##### Dataset entries

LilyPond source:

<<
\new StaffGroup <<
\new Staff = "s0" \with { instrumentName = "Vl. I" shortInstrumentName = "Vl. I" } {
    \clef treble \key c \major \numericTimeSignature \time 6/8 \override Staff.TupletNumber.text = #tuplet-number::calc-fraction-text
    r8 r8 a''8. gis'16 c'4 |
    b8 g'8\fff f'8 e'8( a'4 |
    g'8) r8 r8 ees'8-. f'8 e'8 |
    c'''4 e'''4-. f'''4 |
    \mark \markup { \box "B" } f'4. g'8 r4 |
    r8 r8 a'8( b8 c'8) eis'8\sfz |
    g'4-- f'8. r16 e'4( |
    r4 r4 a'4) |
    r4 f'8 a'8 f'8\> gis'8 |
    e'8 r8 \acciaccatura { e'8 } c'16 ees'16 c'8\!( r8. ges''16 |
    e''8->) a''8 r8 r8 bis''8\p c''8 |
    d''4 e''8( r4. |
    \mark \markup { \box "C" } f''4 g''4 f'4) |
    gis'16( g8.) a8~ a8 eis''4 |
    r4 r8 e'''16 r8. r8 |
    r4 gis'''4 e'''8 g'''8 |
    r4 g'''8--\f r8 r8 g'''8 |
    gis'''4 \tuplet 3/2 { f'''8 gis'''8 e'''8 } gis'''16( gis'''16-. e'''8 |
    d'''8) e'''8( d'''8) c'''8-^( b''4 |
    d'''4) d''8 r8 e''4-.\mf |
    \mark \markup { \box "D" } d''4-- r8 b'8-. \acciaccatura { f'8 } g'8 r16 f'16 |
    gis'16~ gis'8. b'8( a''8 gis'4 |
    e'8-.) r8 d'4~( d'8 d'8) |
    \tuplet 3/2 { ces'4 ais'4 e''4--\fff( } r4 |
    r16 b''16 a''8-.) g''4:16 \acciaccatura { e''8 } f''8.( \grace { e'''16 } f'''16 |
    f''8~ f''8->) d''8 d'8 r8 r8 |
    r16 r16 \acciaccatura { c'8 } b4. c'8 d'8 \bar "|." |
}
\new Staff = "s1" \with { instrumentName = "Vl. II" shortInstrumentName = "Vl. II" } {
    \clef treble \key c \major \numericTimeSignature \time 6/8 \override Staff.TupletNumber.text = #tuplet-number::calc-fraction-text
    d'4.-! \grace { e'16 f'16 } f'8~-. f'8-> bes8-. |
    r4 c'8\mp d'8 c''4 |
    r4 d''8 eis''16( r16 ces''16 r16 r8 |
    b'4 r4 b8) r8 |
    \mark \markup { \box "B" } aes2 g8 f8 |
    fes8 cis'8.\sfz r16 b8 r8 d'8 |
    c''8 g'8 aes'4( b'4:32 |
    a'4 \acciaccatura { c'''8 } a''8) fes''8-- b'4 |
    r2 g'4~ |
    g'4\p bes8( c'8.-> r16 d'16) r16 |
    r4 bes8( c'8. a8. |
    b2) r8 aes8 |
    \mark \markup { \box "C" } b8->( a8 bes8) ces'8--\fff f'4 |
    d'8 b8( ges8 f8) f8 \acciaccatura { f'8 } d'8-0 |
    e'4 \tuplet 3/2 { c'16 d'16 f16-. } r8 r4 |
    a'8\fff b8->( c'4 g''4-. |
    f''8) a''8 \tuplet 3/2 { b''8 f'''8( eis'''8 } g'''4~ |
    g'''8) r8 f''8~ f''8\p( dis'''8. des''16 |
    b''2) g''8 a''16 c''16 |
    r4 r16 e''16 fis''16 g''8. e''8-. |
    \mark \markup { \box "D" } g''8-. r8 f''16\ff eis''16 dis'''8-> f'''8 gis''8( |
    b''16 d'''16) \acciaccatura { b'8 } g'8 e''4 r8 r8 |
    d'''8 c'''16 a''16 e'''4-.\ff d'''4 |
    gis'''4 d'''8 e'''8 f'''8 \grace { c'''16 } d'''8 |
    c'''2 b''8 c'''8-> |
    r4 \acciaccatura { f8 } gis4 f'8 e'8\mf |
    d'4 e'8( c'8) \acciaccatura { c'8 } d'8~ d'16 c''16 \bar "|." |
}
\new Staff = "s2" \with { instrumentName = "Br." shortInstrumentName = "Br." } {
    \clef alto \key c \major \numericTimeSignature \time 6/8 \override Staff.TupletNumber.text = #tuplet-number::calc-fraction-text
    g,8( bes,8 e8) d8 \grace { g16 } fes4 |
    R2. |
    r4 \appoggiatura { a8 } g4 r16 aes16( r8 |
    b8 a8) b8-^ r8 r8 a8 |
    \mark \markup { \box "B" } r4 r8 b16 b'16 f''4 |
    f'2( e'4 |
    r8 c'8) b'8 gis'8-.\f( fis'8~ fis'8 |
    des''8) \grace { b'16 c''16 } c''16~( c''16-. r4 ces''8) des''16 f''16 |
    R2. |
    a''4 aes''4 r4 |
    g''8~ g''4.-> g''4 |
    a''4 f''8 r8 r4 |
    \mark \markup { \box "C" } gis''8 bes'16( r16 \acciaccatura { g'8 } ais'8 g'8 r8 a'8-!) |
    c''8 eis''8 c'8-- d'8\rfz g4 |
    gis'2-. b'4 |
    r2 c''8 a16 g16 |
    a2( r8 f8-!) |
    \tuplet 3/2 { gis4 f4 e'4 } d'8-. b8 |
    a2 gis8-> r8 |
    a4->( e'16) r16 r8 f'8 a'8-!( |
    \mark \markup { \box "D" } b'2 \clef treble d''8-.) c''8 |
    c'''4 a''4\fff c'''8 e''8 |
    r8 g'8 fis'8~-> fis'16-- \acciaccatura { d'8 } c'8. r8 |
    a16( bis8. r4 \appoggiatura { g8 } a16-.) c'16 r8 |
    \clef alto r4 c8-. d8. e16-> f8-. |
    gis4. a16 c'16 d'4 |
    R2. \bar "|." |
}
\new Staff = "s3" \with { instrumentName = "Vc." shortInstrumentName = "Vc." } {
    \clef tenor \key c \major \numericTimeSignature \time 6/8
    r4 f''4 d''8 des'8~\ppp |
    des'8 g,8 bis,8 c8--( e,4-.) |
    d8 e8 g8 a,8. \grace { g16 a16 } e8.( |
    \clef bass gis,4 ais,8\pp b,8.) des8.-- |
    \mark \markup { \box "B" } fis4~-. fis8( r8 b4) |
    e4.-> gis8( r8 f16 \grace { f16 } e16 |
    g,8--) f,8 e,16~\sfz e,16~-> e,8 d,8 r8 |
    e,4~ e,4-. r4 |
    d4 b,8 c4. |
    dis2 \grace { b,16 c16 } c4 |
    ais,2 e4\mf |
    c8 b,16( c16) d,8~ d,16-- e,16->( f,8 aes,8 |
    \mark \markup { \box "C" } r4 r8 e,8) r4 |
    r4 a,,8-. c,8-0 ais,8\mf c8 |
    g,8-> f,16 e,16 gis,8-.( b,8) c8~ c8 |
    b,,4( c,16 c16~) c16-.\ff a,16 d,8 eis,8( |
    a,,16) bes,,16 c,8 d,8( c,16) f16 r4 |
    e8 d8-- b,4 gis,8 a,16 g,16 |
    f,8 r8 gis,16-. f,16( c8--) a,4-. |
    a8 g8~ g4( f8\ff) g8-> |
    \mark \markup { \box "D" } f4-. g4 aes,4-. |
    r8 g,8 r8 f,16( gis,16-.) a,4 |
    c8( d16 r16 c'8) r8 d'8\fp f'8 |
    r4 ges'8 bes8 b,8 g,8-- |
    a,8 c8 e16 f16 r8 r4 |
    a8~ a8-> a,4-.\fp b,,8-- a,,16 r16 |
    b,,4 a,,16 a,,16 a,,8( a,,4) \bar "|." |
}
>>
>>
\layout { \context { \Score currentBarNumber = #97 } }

##########

* [What to produce]
Count how many lines in the records above contain the string "alto". Give only the number.

* [Written reply]
2